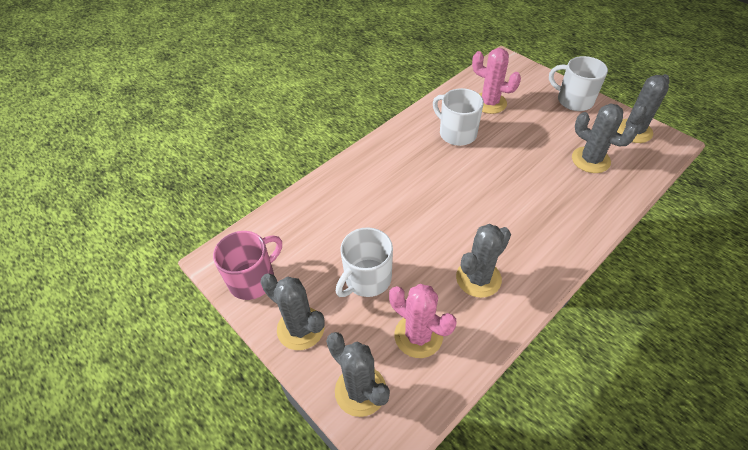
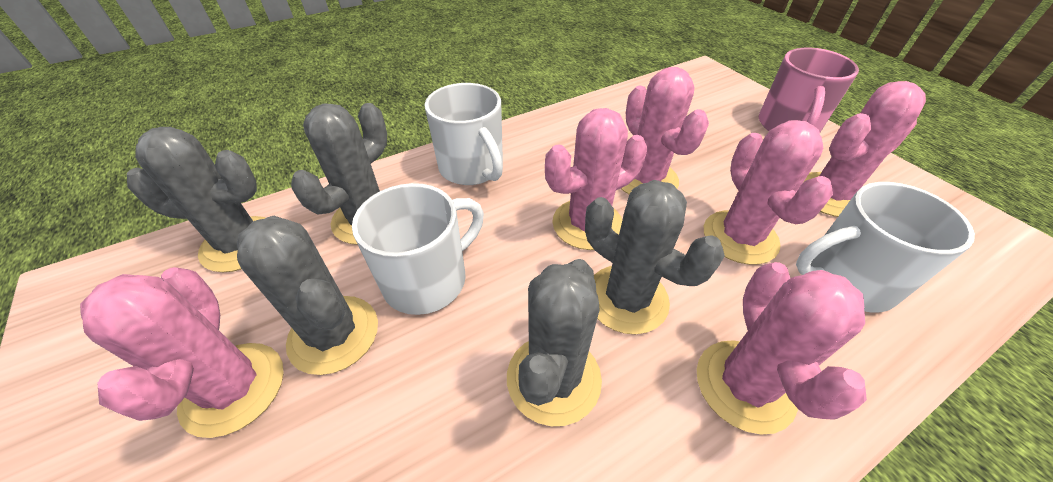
pink cactus: 2 -> 6

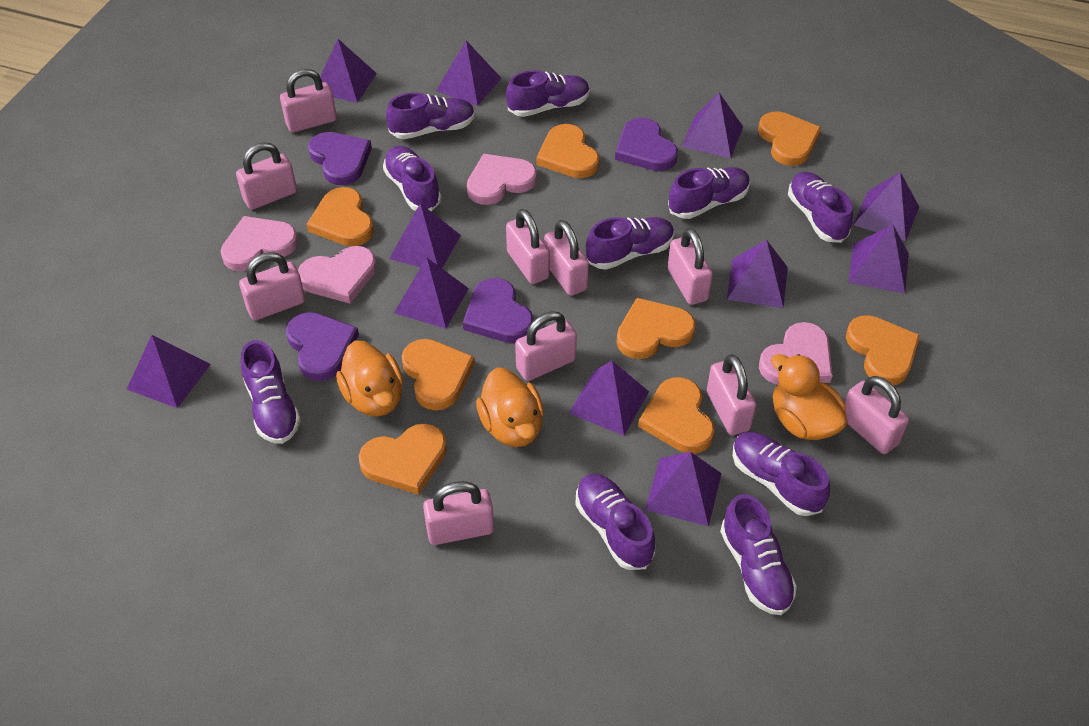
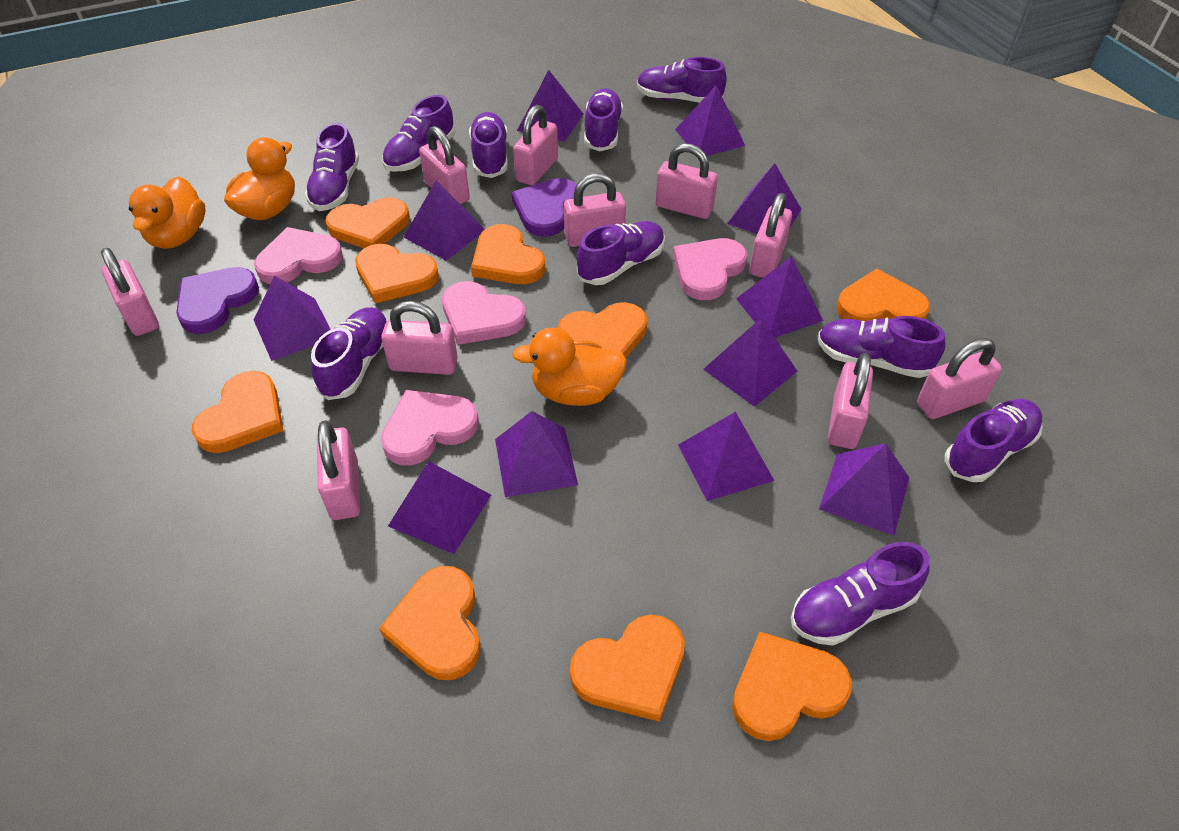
orange heart: 8 -> 9
purple heart: 4 -> 2

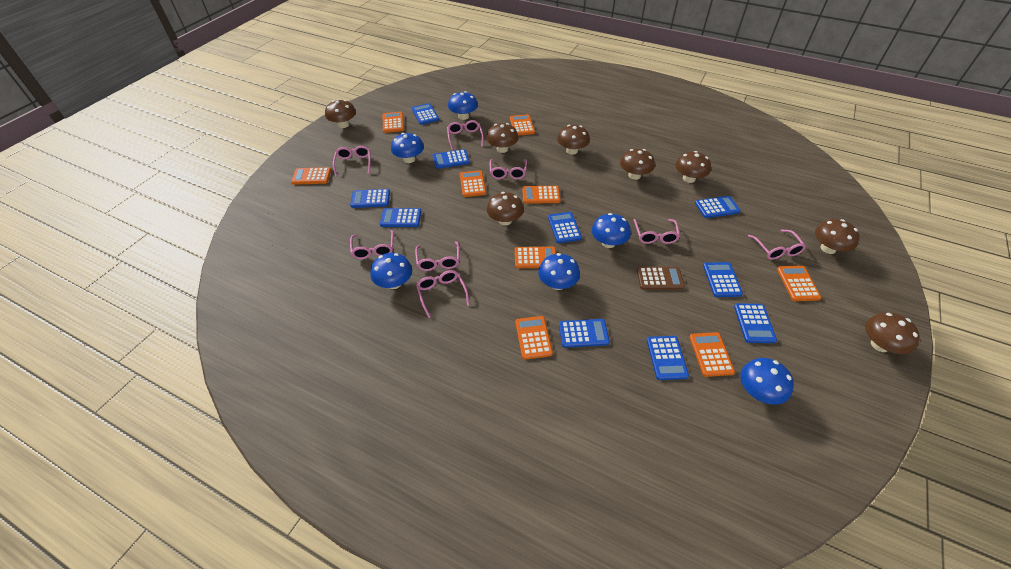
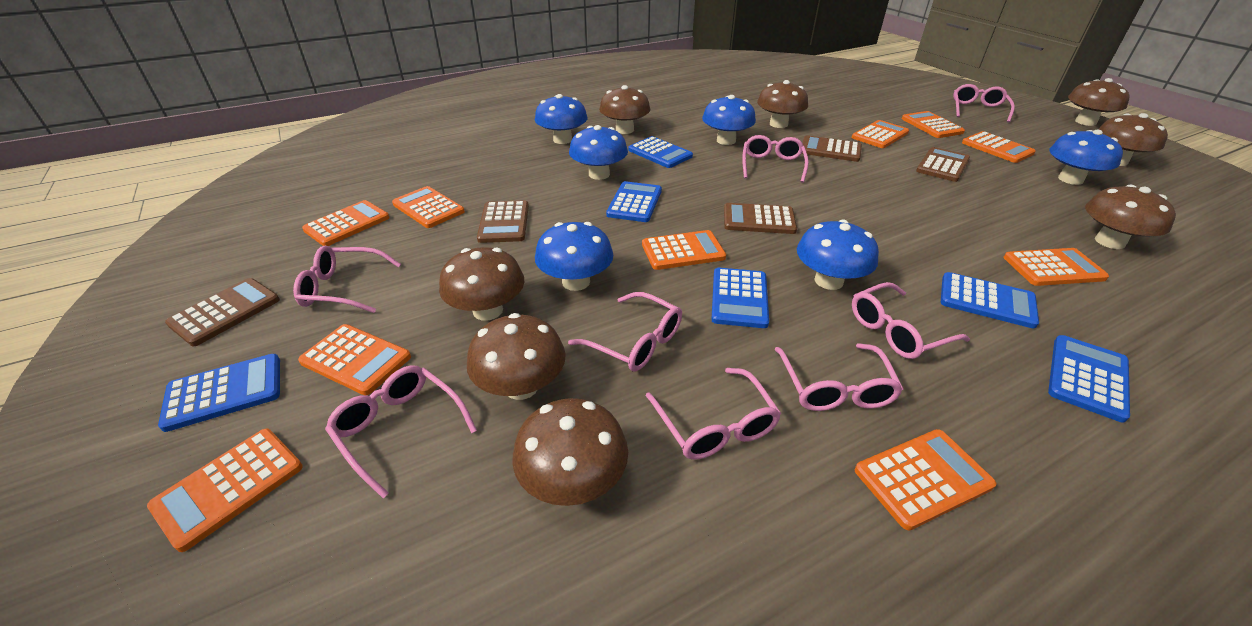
blue calculator: 10 -> 6
brown calculator: 1 -> 5
orange calculator: 9 -> 10

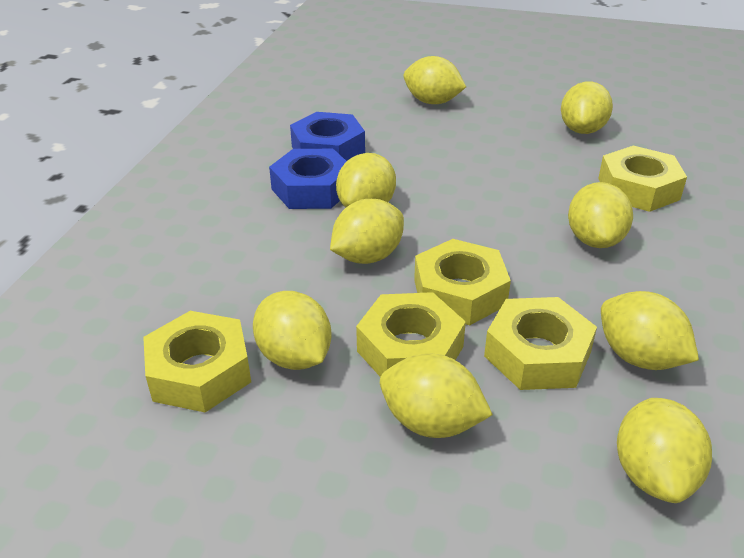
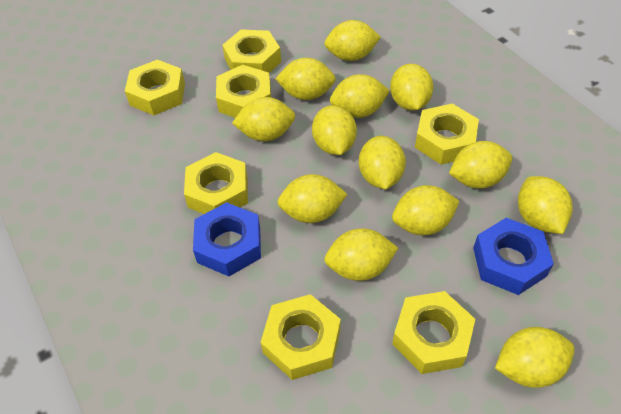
yellow lemon: 9 -> 13
yellow nut: 5 -> 7

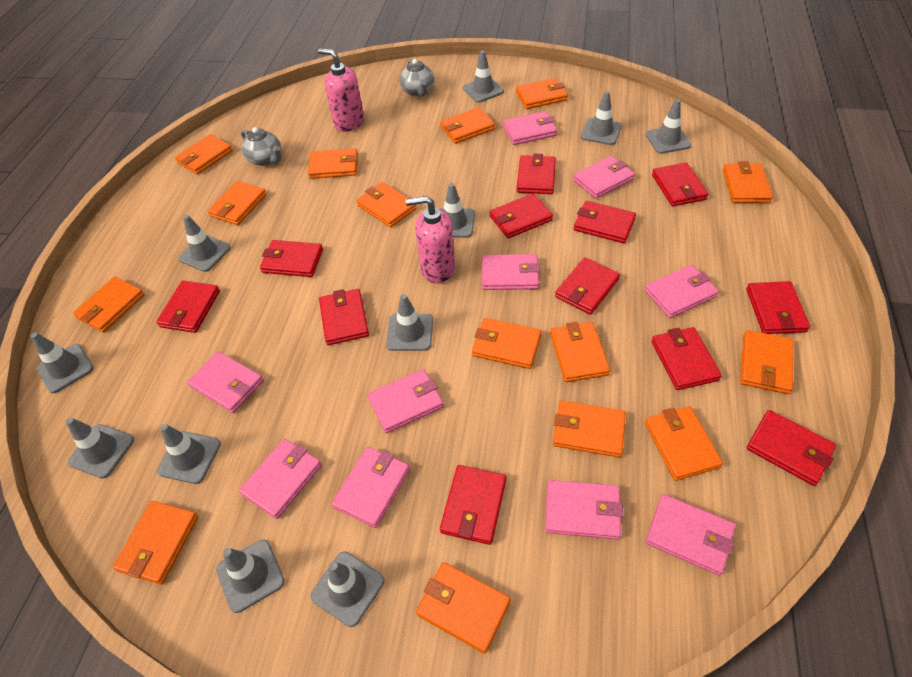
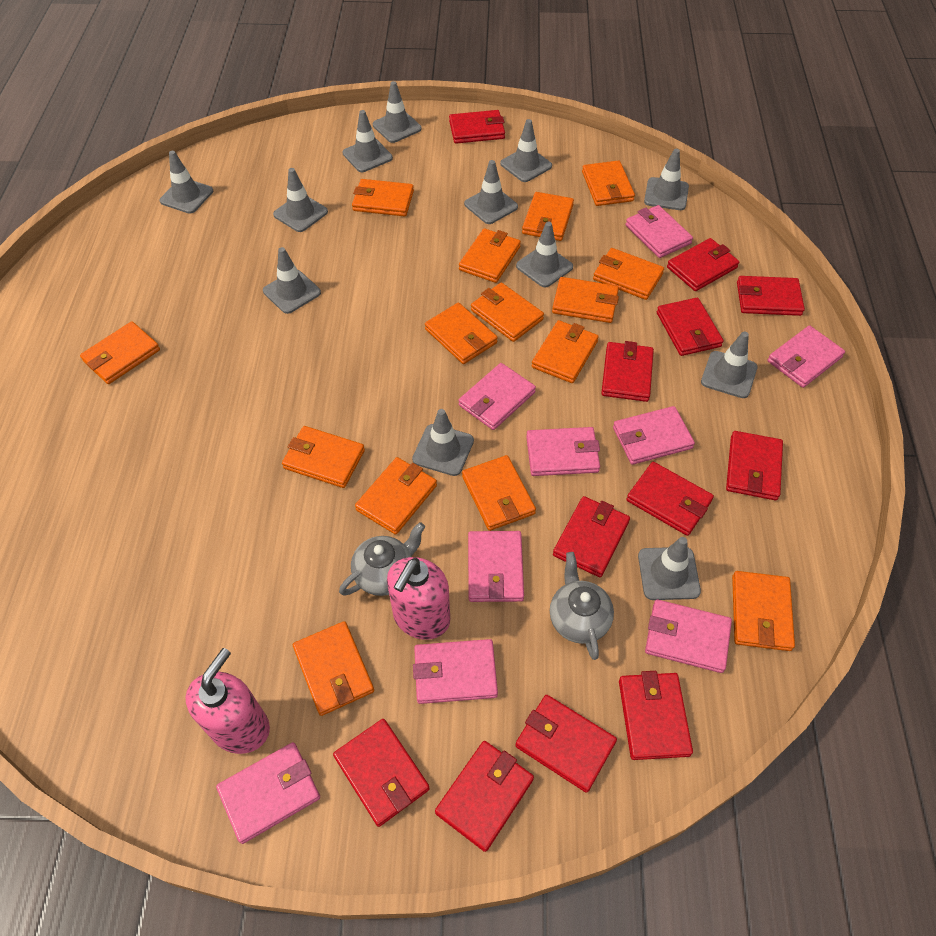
grey traffic cone: 11 -> 12
pink wallet: 10 -> 9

# # #

— YOUR ASSIGNMENT —
The result should be all the records, retyped exactly, with no pictures among them.

— ANSWER BOX —
pink cactus: 2 -> 6

orange heart: 8 -> 9
purple heart: 4 -> 2

blue calculator: 10 -> 6
brown calculator: 1 -> 5
orange calculator: 9 -> 10

yellow lemon: 9 -> 13
yellow nut: 5 -> 7

grey traffic cone: 11 -> 12
pink wallet: 10 -> 9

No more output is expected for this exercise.